• [Exercise details]
I'd like the entries reproduced exactly, with the images omitted.

- - - - - - -

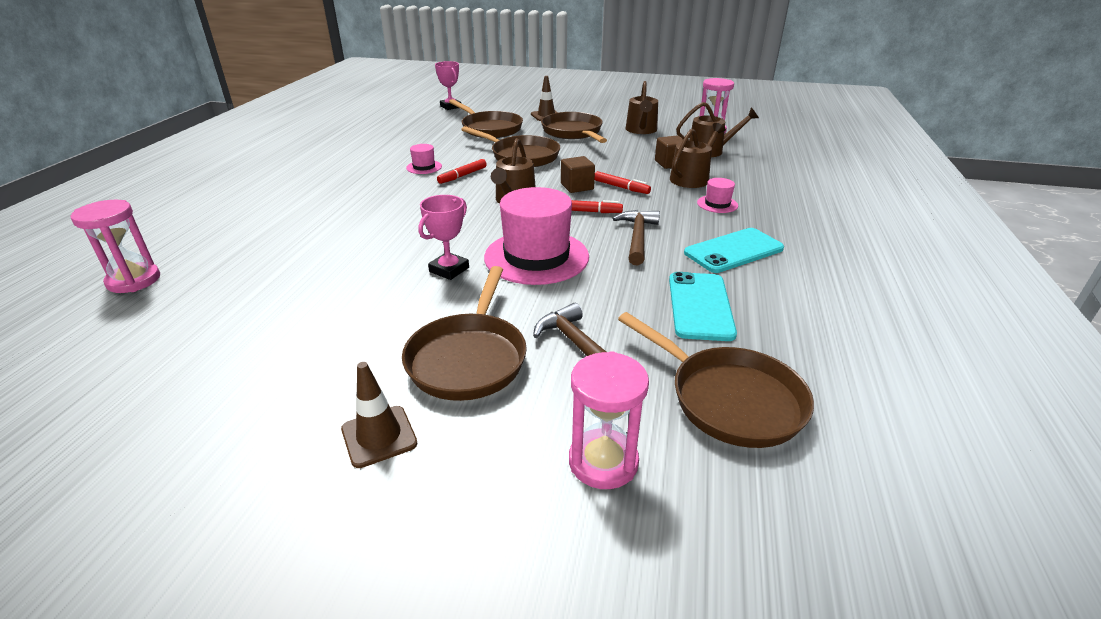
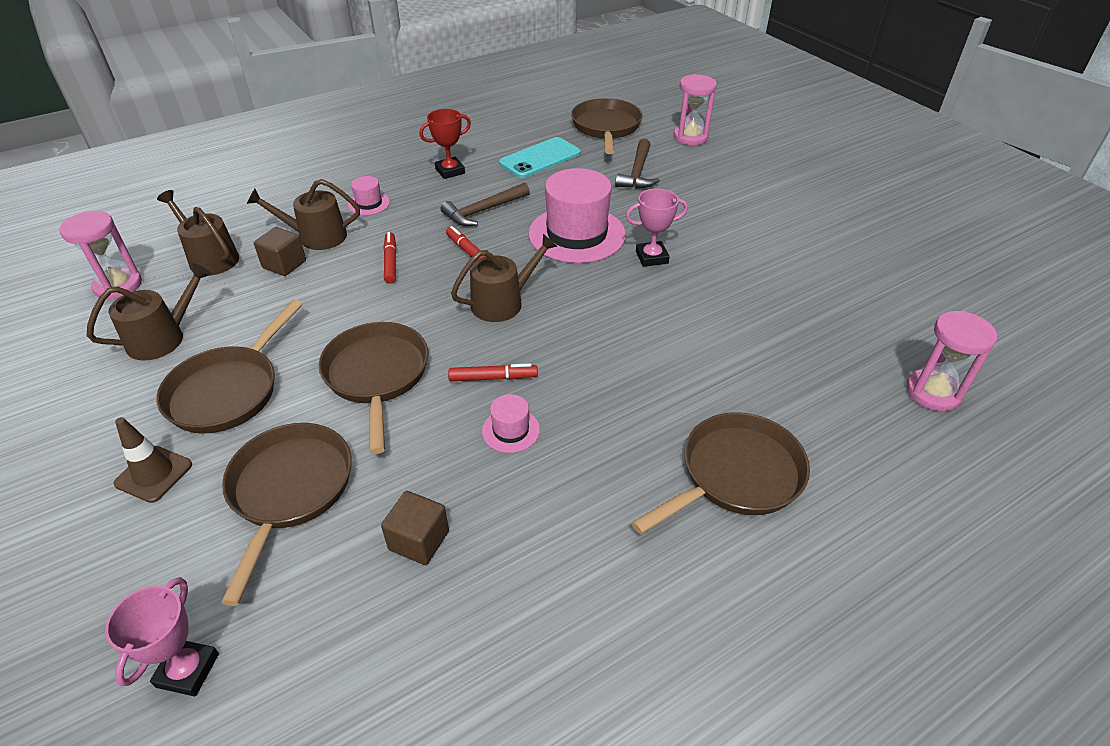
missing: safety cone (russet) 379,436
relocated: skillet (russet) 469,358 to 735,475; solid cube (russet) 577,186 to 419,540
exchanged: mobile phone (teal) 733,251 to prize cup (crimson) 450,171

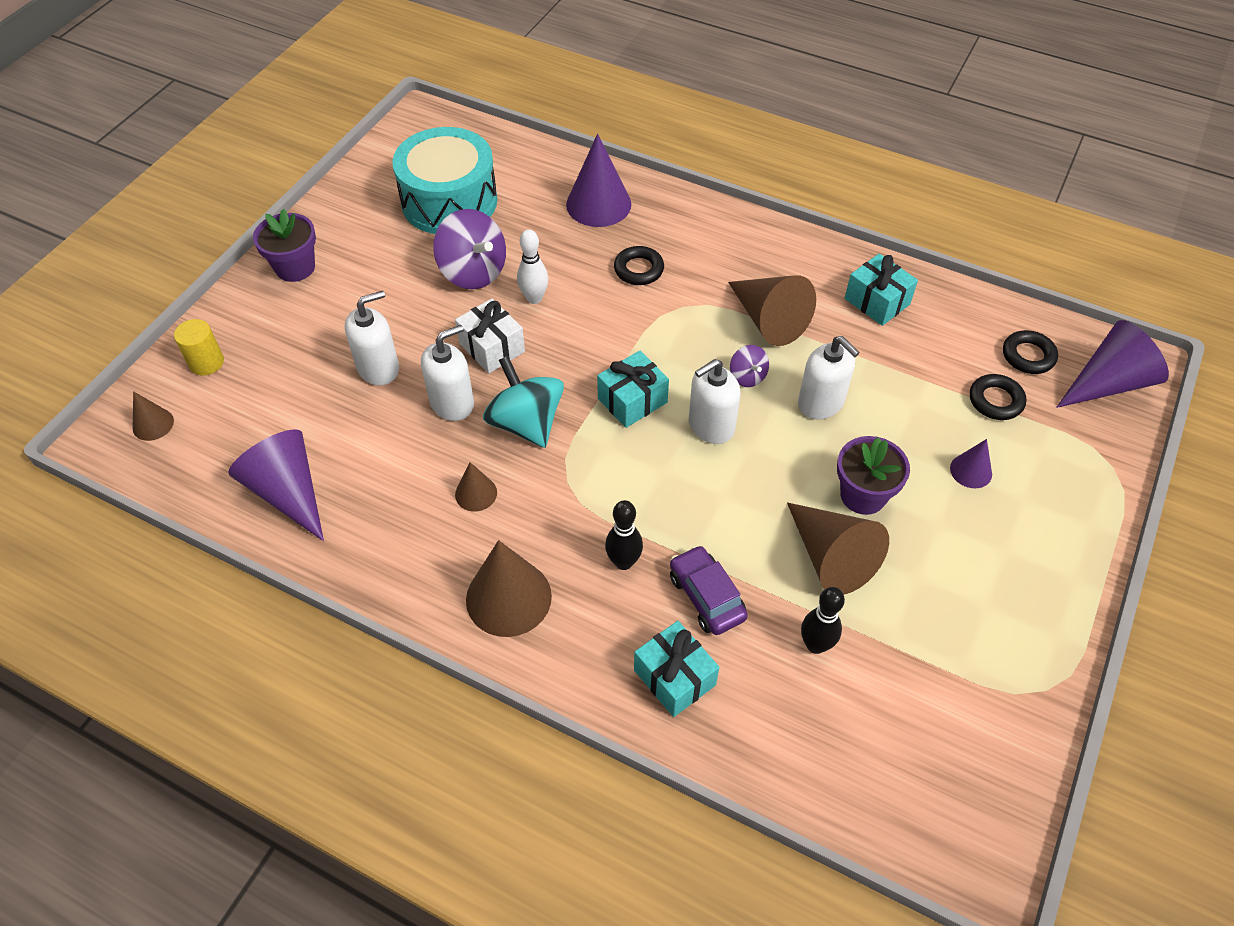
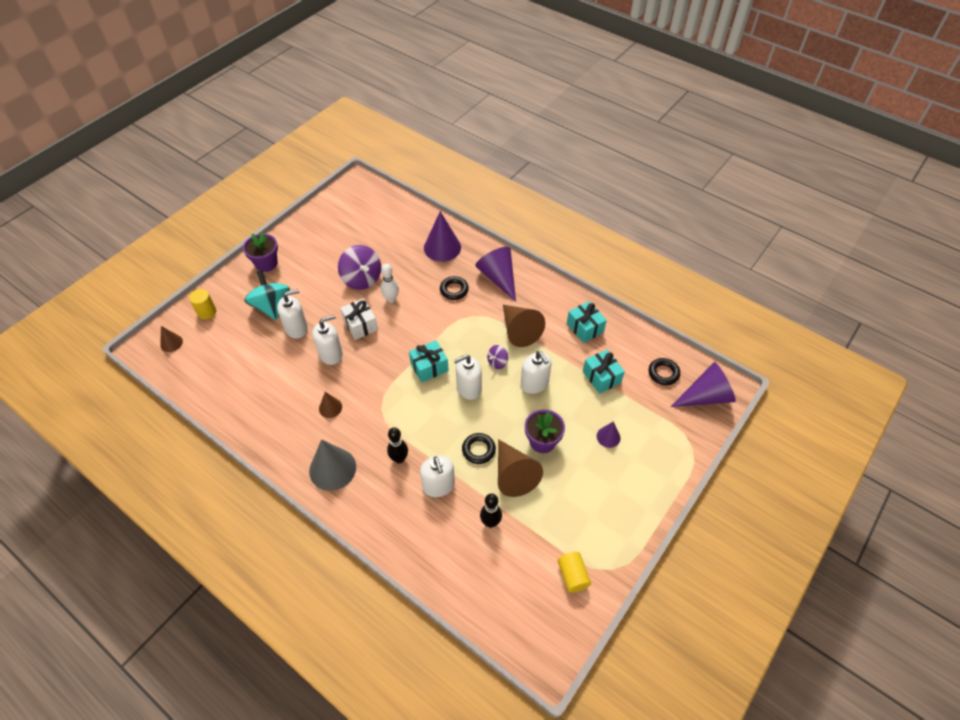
missing: snare drum (teal) 449,201
appeared: cylinder (bright yellow) 572,575
relocated: solid cone (violet) 288,492 to 498,278; whirligig (teal) 526,423 to 272,306; wrapped gift (teal) 674,677 to 601,377; ring (black) 995,400 to 478,450
exchanged: automobile (violet) 706,597 to soap pump (snow-white) 438,485
colour: solid cone (russet) 508,597 to solid cone (ash-grey) 332,469
spun: whirligig (violet) 747,376 = 497,362 60 degrees clockwise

- - - - - - -

• [Result of the task]
missing: safety cone (russet) 379,436
relocated: skillet (russet) 469,358 to 735,475; solid cube (russet) 577,186 to 419,540
exchanged: mobile phone (teal) 733,251 to prize cup (crimson) 450,171

missing: snare drum (teal) 449,201
appeared: cylinder (bright yellow) 572,575
relocated: solid cone (violet) 288,492 to 498,278; whirligig (teal) 526,423 to 272,306; wrapped gift (teal) 674,677 to 601,377; ring (black) 995,400 to 478,450
exchanged: automobile (violet) 706,597 to soap pump (snow-white) 438,485
colour: solid cone (russet) 508,597 to solid cone (ash-grey) 332,469
spun: whirligig (violet) 747,376 = 497,362 60 degrees clockwise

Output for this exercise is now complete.